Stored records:
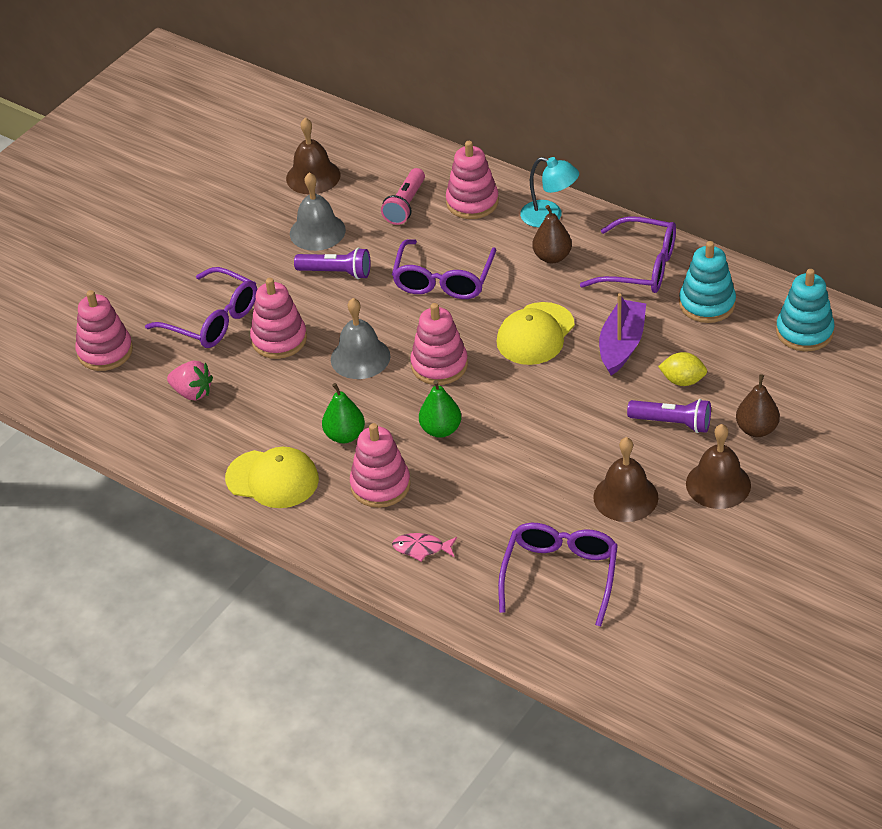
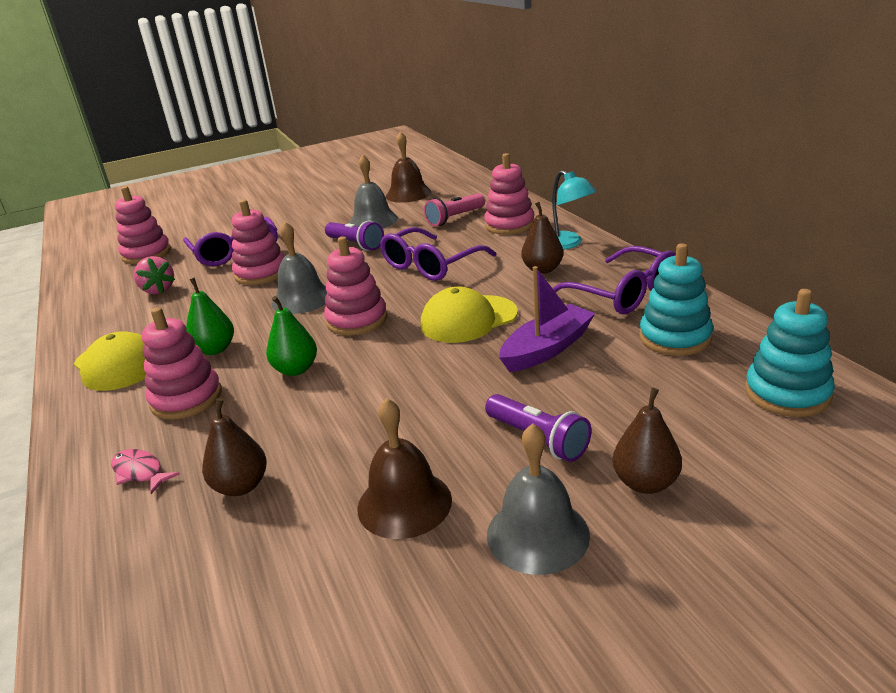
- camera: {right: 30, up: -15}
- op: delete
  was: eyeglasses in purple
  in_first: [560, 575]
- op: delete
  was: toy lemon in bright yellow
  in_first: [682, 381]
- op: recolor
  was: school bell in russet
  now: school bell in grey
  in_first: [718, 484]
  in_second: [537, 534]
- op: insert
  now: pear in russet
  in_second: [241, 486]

...

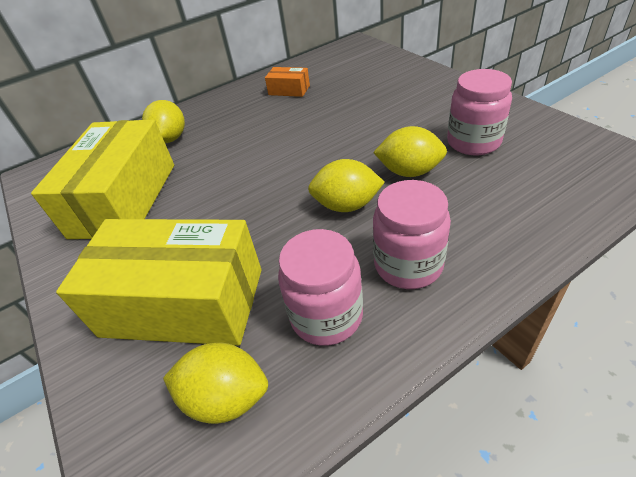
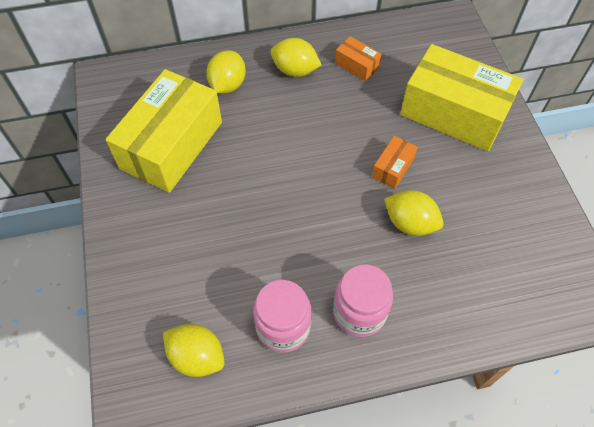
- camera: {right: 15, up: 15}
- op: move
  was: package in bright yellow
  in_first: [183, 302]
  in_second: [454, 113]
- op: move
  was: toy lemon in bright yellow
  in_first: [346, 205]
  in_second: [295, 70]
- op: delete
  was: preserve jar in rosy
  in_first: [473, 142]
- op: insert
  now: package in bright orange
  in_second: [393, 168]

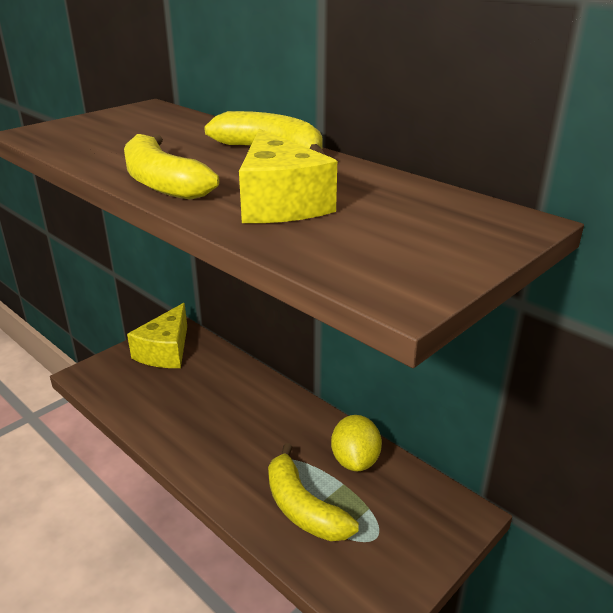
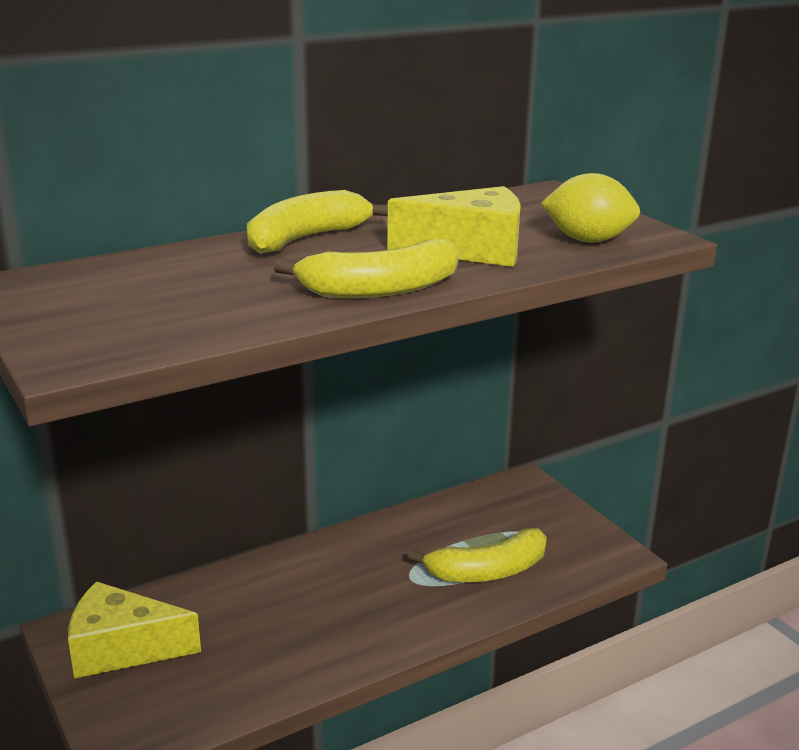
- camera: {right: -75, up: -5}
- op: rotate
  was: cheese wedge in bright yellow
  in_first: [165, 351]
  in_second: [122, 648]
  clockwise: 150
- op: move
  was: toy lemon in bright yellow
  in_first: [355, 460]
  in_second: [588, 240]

■ Problem details: Look above for the line holding "was: school bell in russet" and the line holding "in_second: [241, 486]", then output exactly those two lines and every line between them, nothing more.

■ Task answer:
  was: school bell in russet
  now: school bell in grey
  in_first: [718, 484]
  in_second: [537, 534]
- op: insert
  now: pear in russet
  in_second: [241, 486]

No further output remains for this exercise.